Start of Provided data
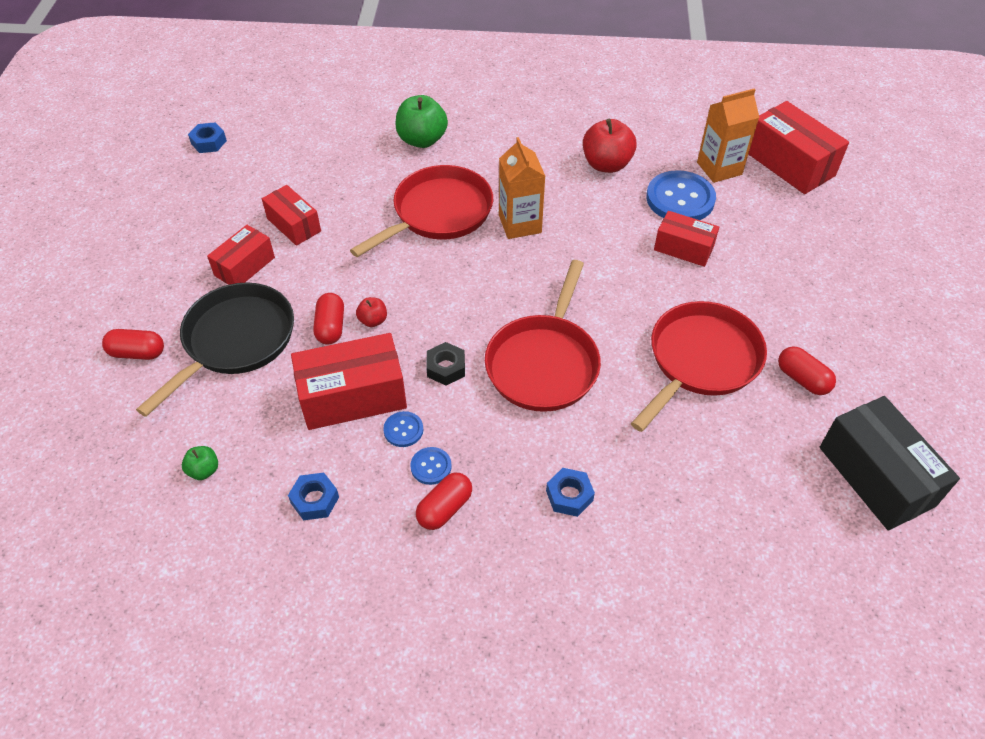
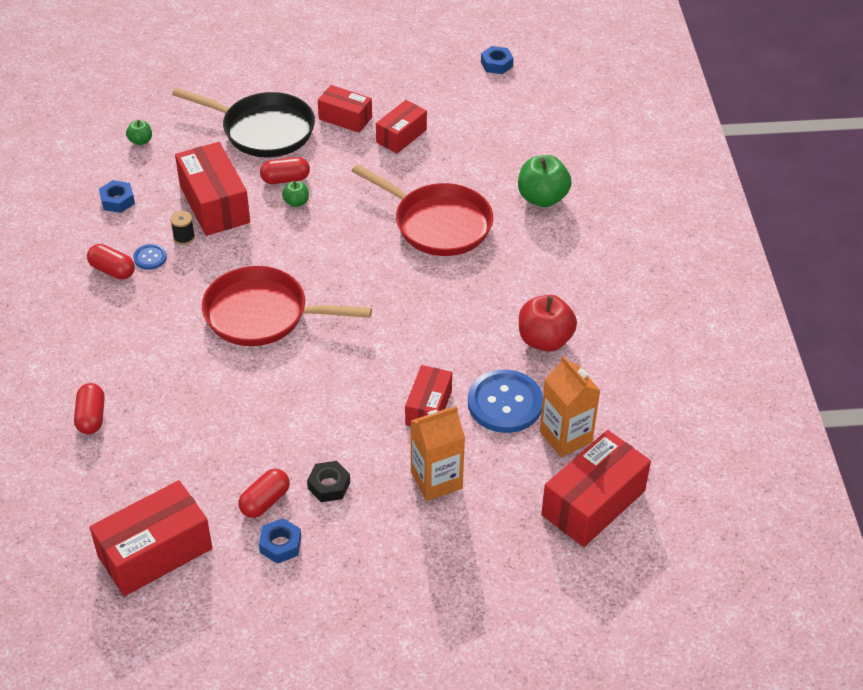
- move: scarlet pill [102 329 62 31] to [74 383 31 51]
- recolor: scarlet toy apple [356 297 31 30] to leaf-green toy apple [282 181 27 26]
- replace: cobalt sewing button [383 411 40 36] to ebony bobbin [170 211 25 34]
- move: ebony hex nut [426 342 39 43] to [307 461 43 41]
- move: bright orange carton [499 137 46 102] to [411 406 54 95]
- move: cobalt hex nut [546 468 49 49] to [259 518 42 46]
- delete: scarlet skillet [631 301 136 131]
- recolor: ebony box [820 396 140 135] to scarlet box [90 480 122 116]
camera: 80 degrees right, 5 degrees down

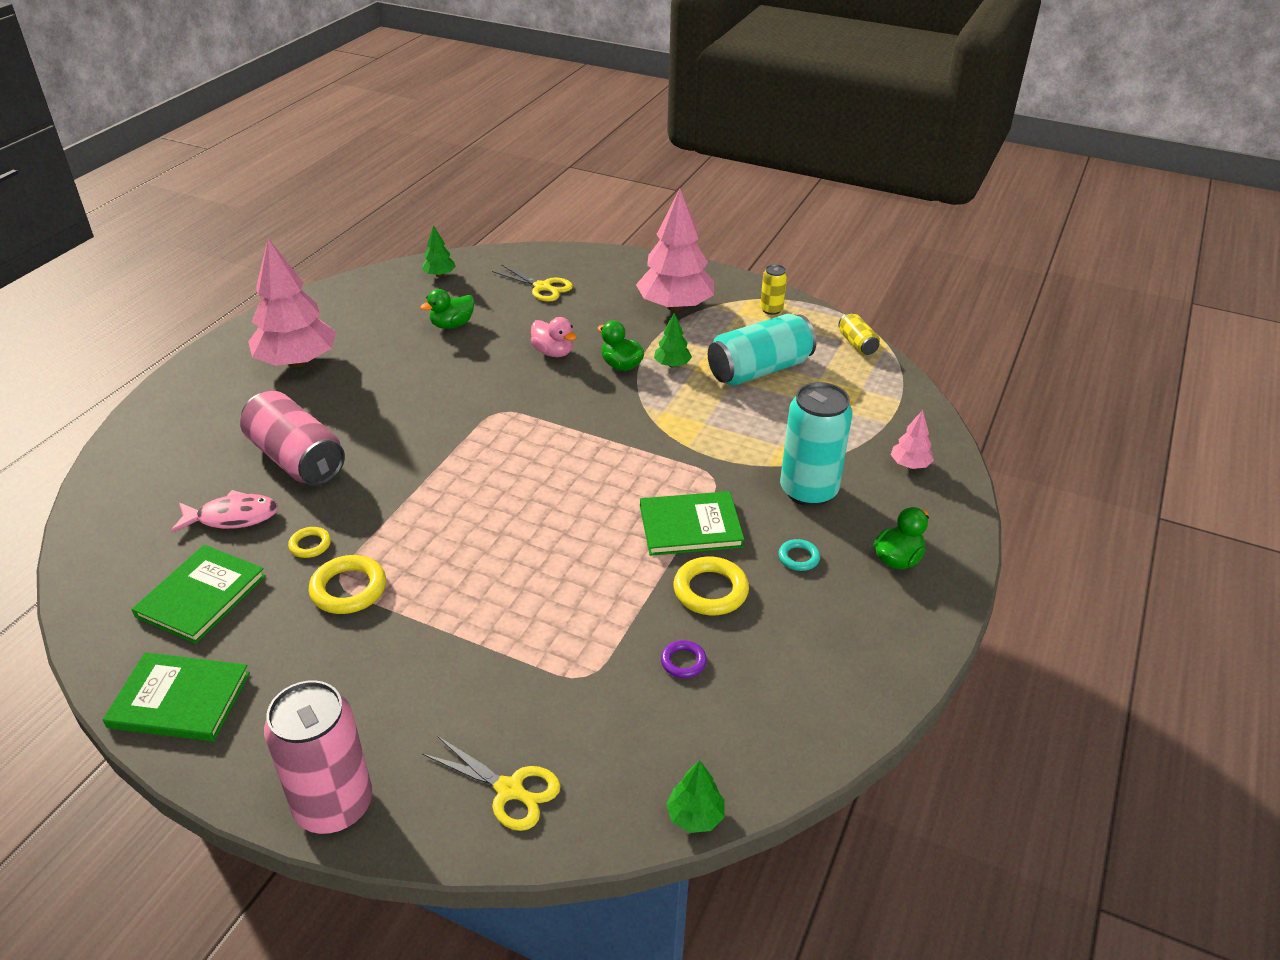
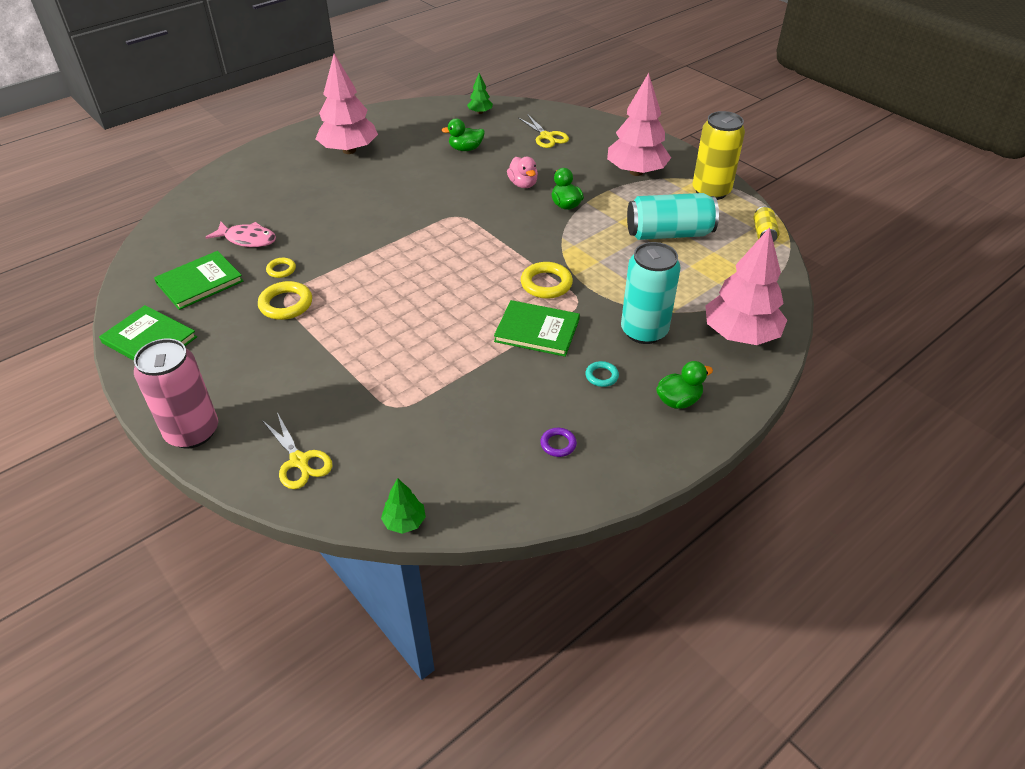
- delete: rose-pink soda can [240 391 105 95]
- delete: leaf-green tree [654 313 38 54]
- move: violet ring [661 640 46 38] to [540 428 37 29]
- move: bright yellow ring [673 557 76 58] to [521 262 52 37]
- resize: bright yellow soda can [760 264 27 51] = [692 111 53 89] x2.04
- resize: rose-pink tree [891 410 43 59] = [705 227 82 118] x2.23
camera: 25 degrees right, 5 degrees up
End of Provided data
The result should be the listing above, restated exactly, with no pictures in it.

→ **Written response**:
- move: scarlet pill [102 329 62 31] to [74 383 31 51]
- recolor: scarlet toy apple [356 297 31 30] to leaf-green toy apple [282 181 27 26]
- replace: cobalt sewing button [383 411 40 36] to ebony bobbin [170 211 25 34]
- move: ebony hex nut [426 342 39 43] to [307 461 43 41]
- move: bright orange carton [499 137 46 102] to [411 406 54 95]
- move: cobalt hex nut [546 468 49 49] to [259 518 42 46]
- delete: scarlet skillet [631 301 136 131]
- recolor: ebony box [820 396 140 135] to scarlet box [90 480 122 116]
camera: 80 degrees right, 5 degrees down

- delete: rose-pink soda can [240 391 105 95]
- delete: leaf-green tree [654 313 38 54]
- move: violet ring [661 640 46 38] to [540 428 37 29]
- move: bright yellow ring [673 557 76 58] to [521 262 52 37]
- resize: bright yellow soda can [760 264 27 51] = [692 111 53 89] x2.04
- resize: rose-pink tree [891 410 43 59] = [705 227 82 118] x2.23
camera: 25 degrees right, 5 degrees up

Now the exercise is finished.